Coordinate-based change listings
★ ★ ★ ★ ★

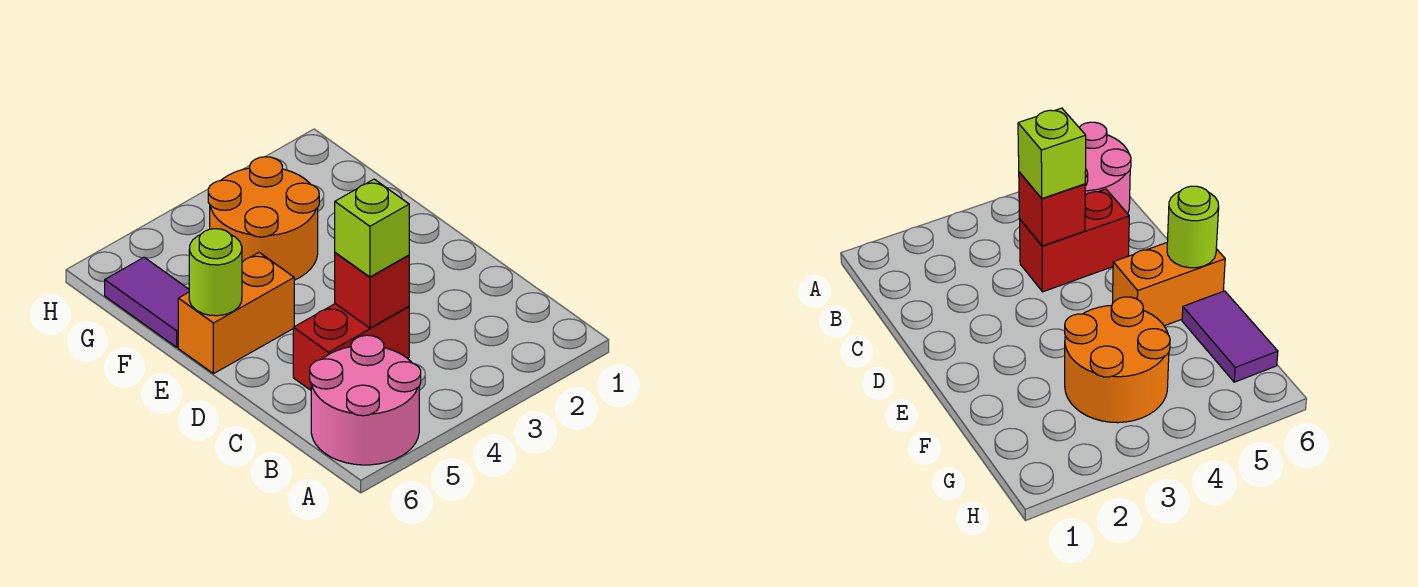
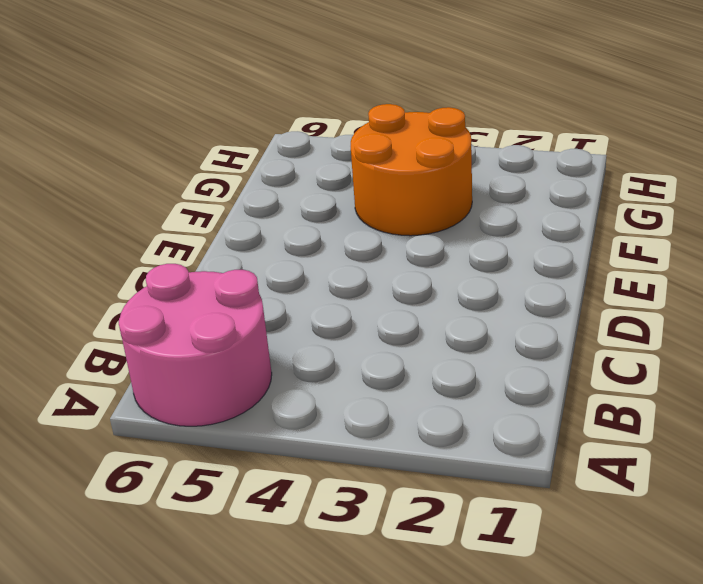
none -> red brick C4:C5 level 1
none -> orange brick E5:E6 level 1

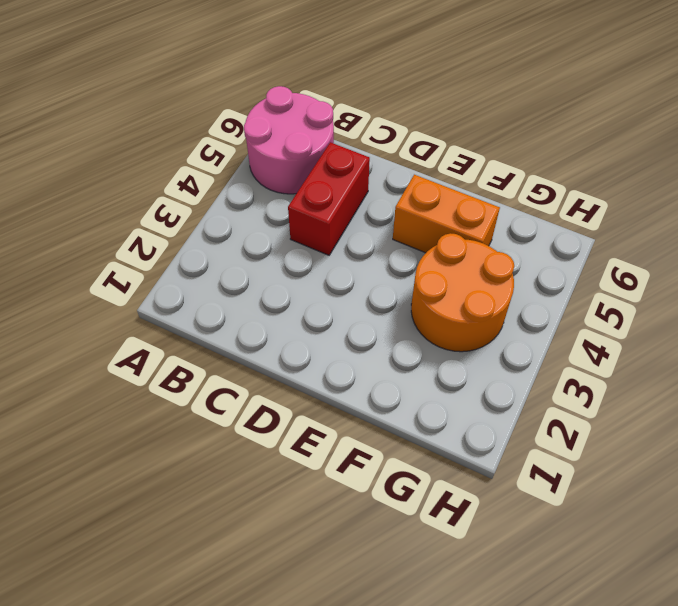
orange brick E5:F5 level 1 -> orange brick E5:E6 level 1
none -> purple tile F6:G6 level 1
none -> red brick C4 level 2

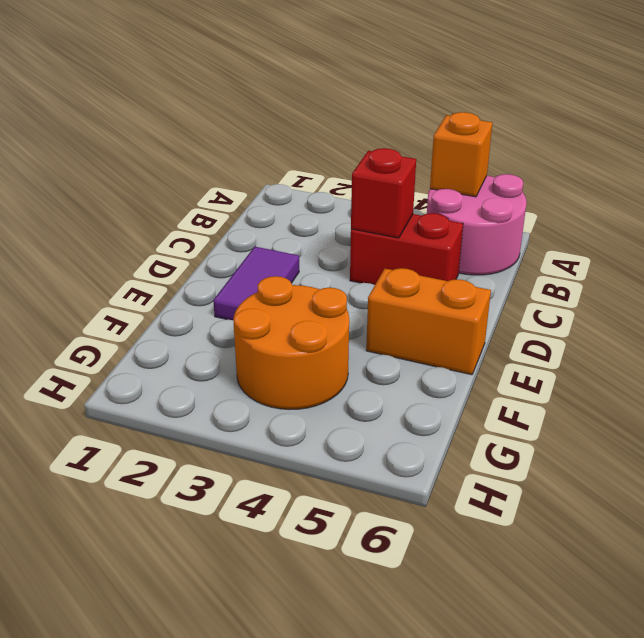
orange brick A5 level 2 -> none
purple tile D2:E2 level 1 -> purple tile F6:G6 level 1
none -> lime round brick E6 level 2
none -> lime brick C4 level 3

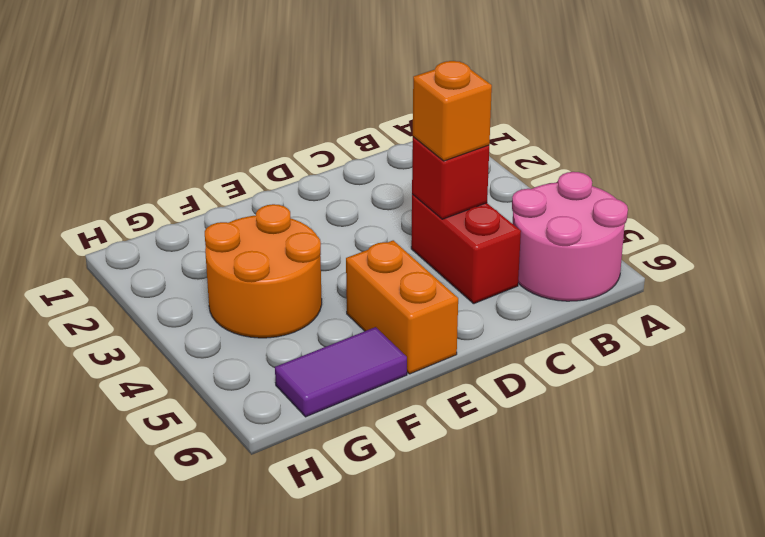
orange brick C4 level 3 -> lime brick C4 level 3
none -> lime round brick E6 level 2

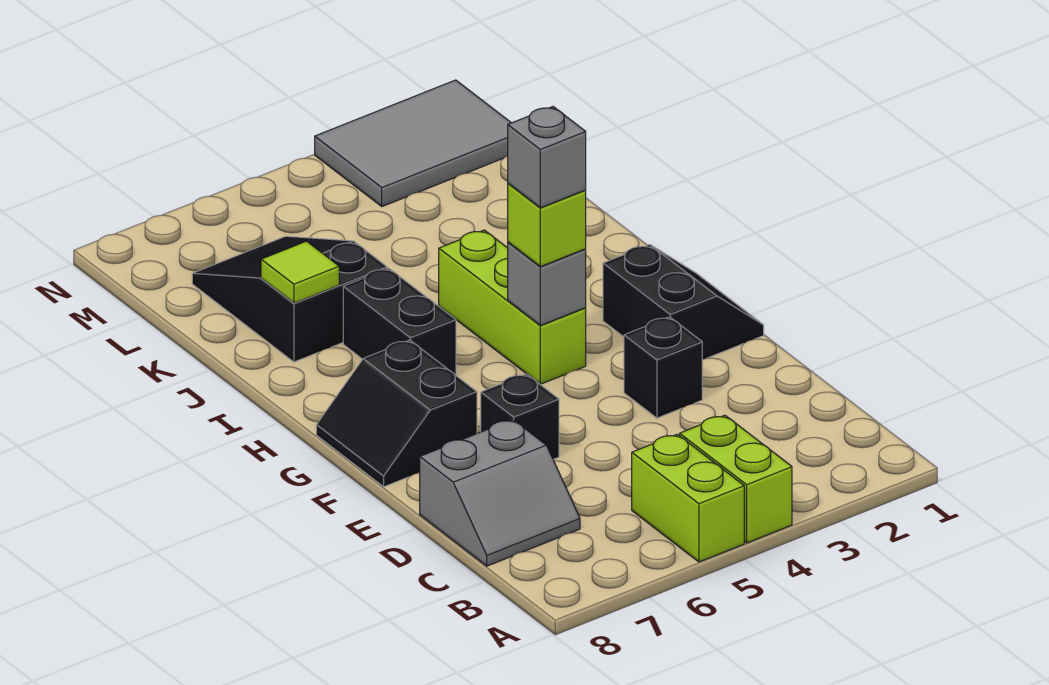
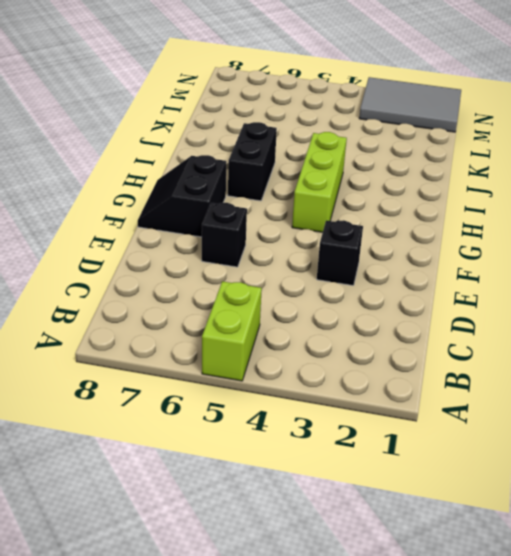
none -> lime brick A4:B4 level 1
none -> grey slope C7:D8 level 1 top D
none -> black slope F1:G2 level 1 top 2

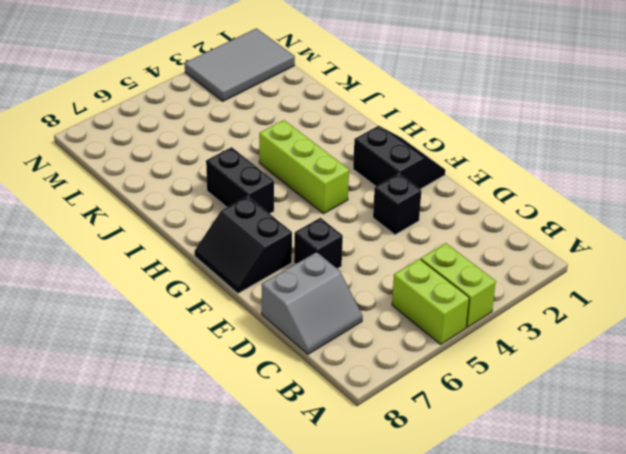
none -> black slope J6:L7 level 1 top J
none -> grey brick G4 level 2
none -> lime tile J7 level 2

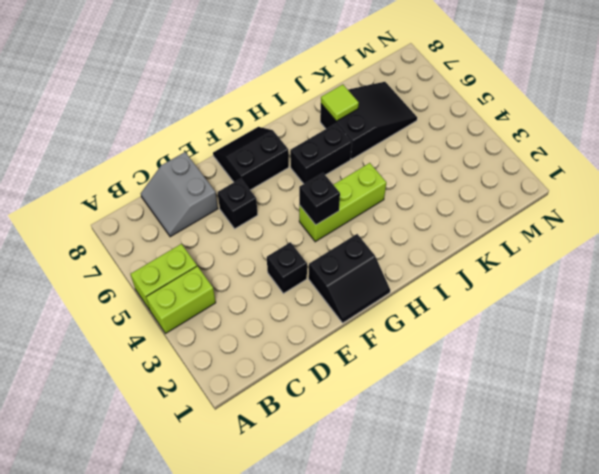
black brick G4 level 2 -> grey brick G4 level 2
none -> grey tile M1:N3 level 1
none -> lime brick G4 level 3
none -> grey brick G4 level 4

★ ★ ★ ★ ★

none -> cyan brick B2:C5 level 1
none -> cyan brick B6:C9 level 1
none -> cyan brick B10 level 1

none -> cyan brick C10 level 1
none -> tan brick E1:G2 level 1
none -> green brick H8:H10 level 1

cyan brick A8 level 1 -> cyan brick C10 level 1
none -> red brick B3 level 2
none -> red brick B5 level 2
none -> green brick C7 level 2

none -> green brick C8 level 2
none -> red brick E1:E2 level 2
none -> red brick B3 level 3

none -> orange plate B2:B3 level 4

★ ★ ★ ★ ★

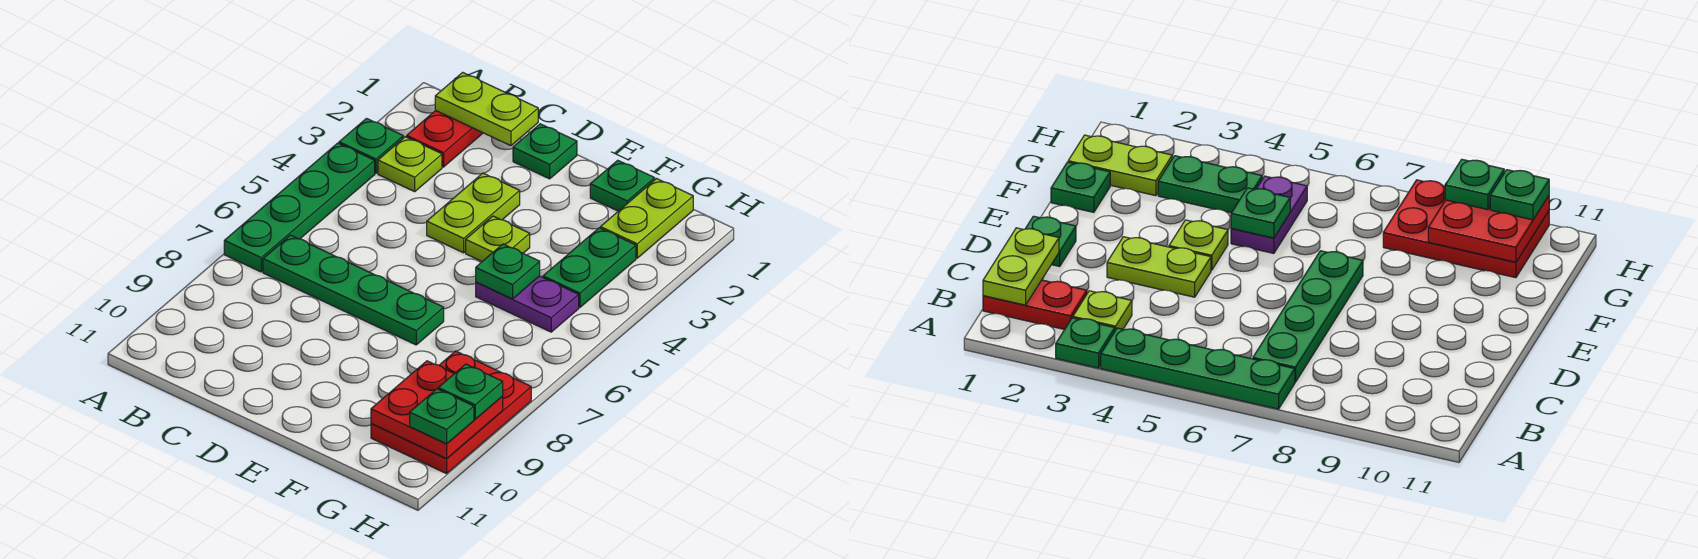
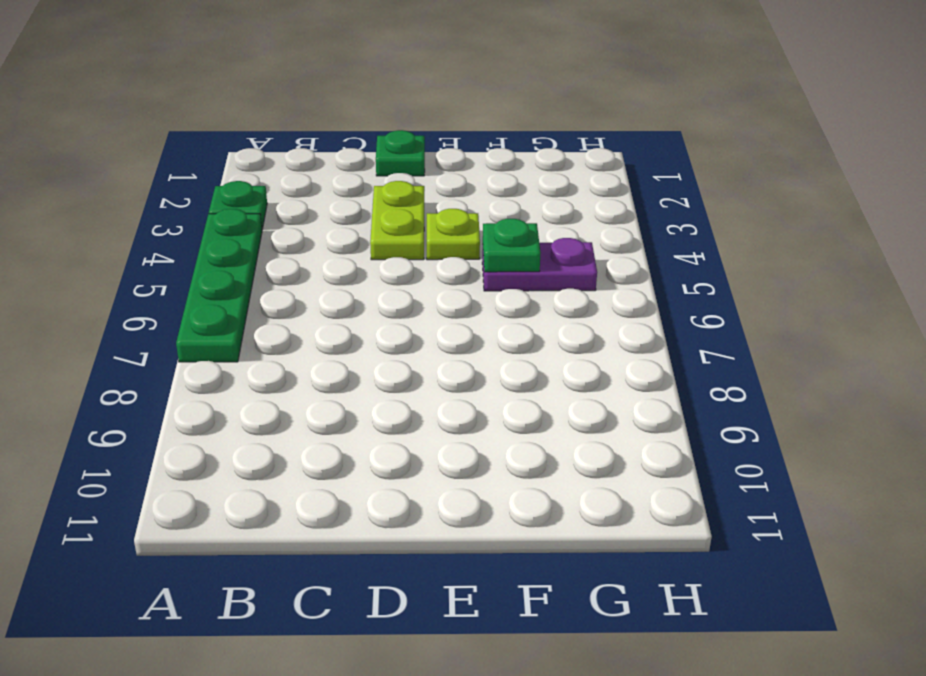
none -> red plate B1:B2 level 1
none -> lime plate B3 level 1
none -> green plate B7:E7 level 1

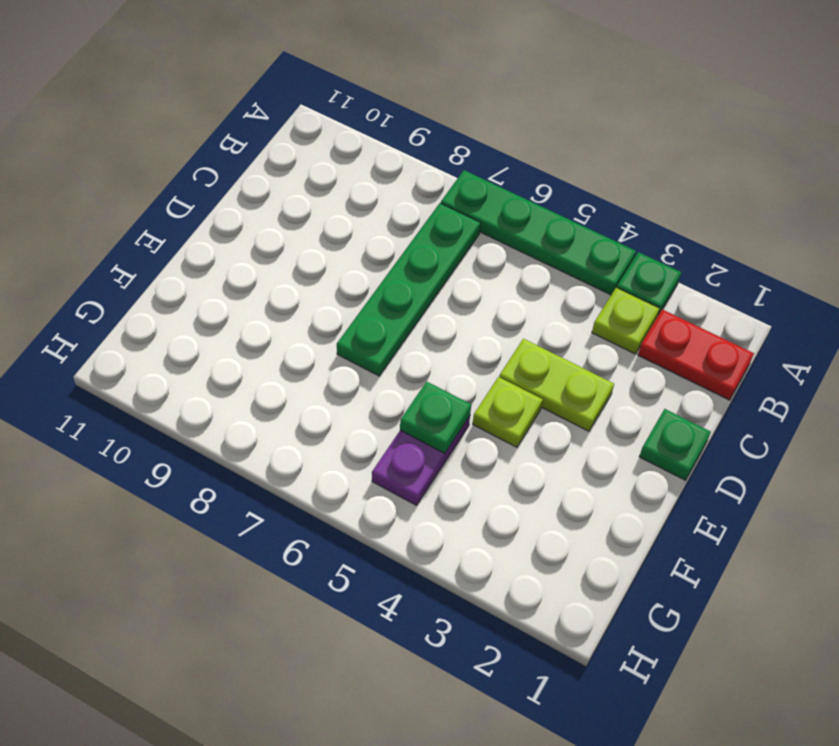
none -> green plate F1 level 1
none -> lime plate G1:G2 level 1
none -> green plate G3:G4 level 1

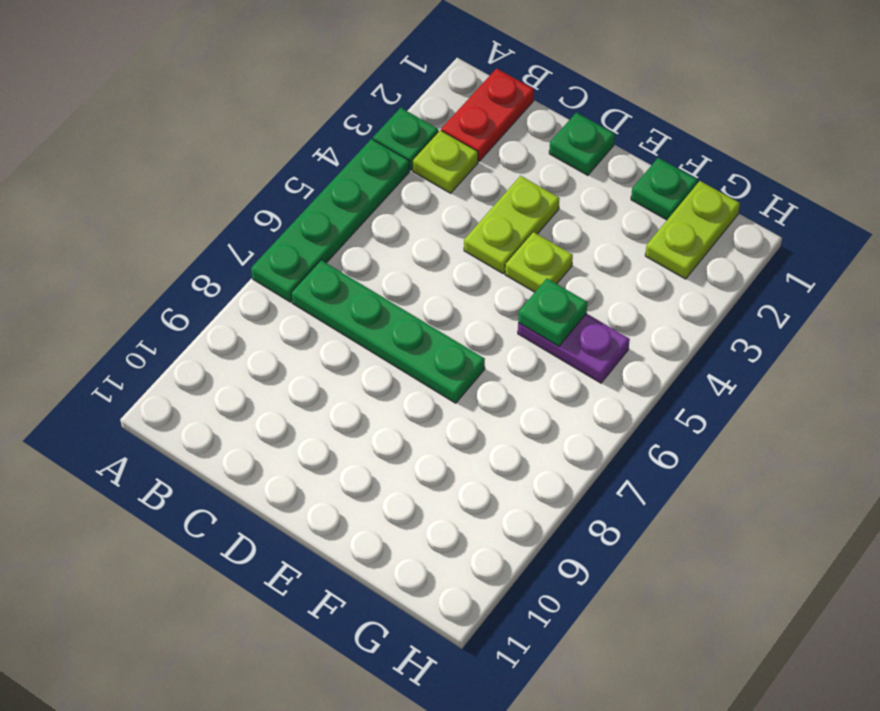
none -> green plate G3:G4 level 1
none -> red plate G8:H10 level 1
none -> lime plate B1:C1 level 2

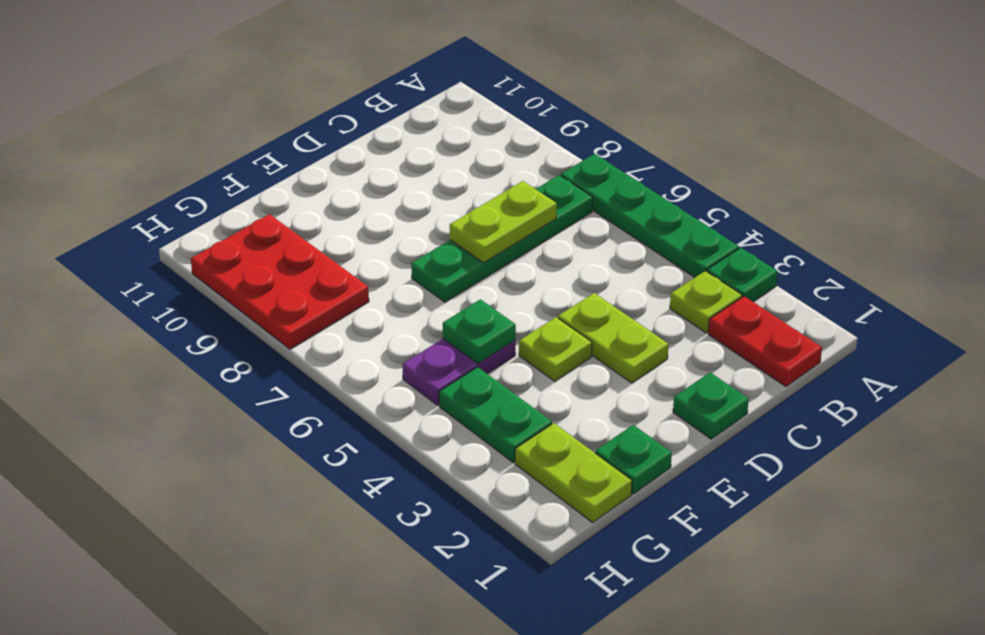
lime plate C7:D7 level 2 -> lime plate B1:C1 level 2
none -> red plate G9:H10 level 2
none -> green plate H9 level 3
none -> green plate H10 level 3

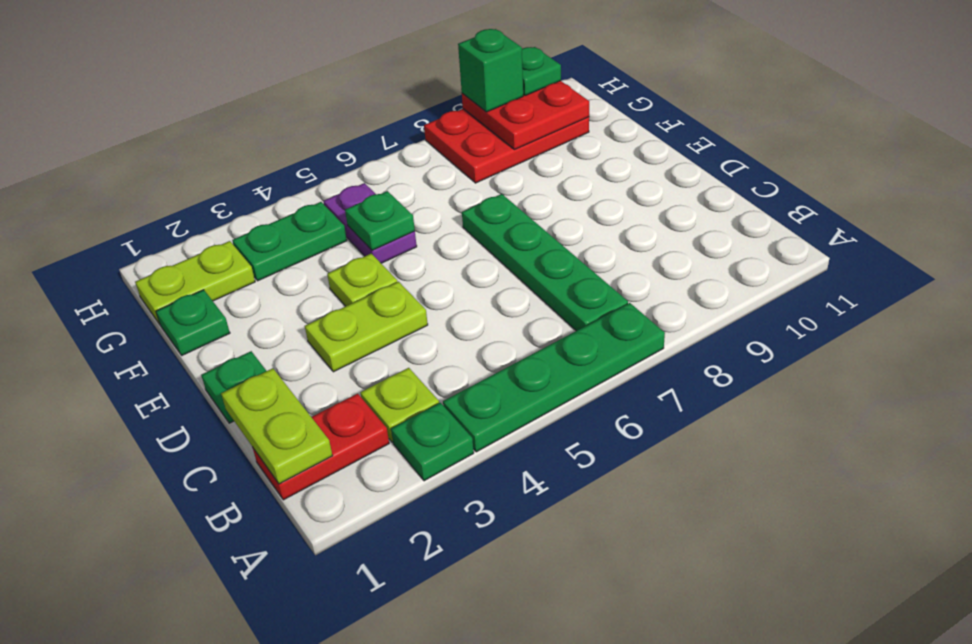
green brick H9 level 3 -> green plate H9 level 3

★ ★ ★ ★ ★

Exercise description: Your answer must be every line from the entries that contains the string "slope", copied as it stands.

Solution to this exercise:
none -> grey slope C7:D8 level 1 top D
none -> black slope F1:G2 level 1 top 2
none -> black slope J6:L7 level 1 top J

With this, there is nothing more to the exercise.